[Exercise material]
╭──

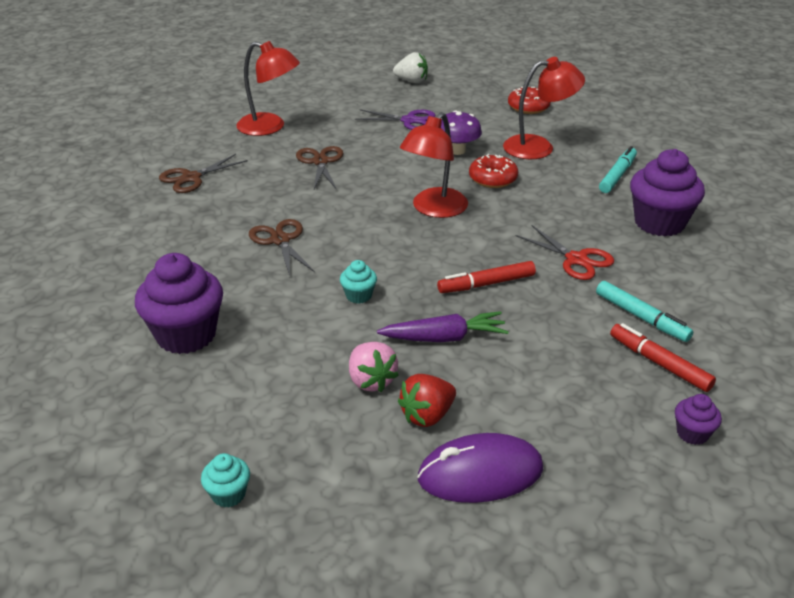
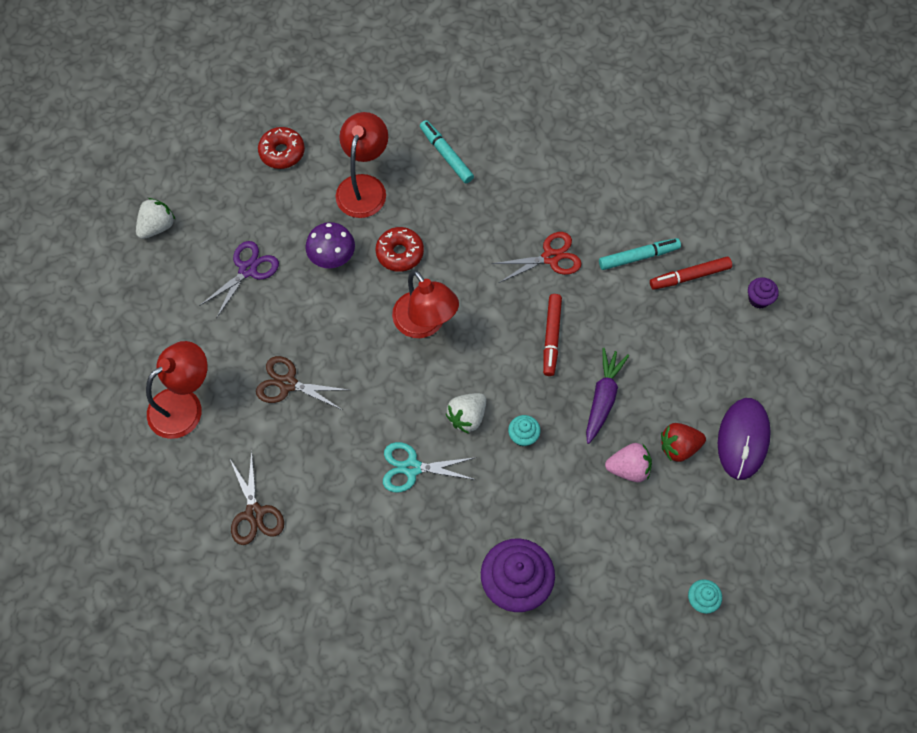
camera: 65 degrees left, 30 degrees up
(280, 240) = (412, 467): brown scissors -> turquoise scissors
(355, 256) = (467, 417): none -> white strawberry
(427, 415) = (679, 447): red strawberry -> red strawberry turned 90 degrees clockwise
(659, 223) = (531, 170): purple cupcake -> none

╰──
╭──

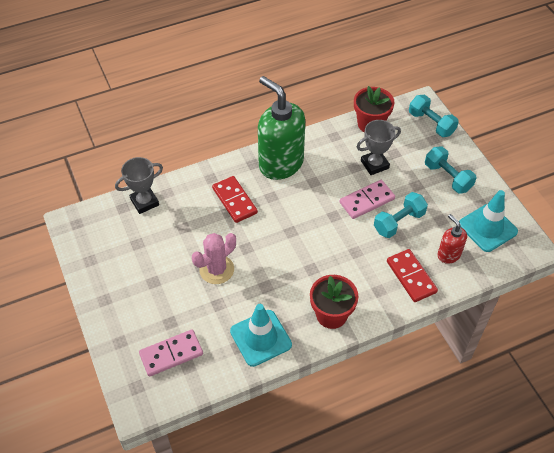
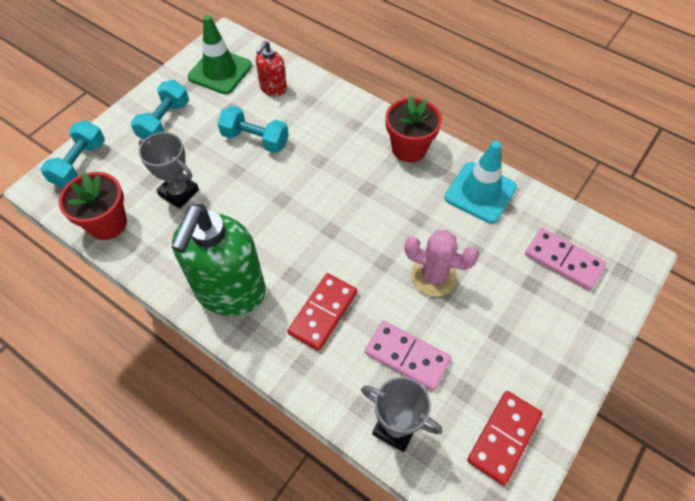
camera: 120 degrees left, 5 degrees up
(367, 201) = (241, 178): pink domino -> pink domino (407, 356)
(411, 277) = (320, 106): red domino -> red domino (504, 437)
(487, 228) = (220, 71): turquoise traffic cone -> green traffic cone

╰──
╭──

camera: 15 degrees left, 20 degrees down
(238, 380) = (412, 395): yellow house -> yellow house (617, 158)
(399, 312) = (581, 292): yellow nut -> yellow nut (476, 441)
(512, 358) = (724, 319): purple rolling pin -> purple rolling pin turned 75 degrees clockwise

╰──

[Work required] With the line that has "(399, 312) = (581, 292): yellow" as the first and the line that has "(512, 358) = (724, 319): purple" as the last, repeat exactly that run of lines above and no more.

[Response to the task]
(399, 312) = (581, 292): yellow nut -> yellow nut (476, 441)
(512, 358) = (724, 319): purple rolling pin -> purple rolling pin turned 75 degrees clockwise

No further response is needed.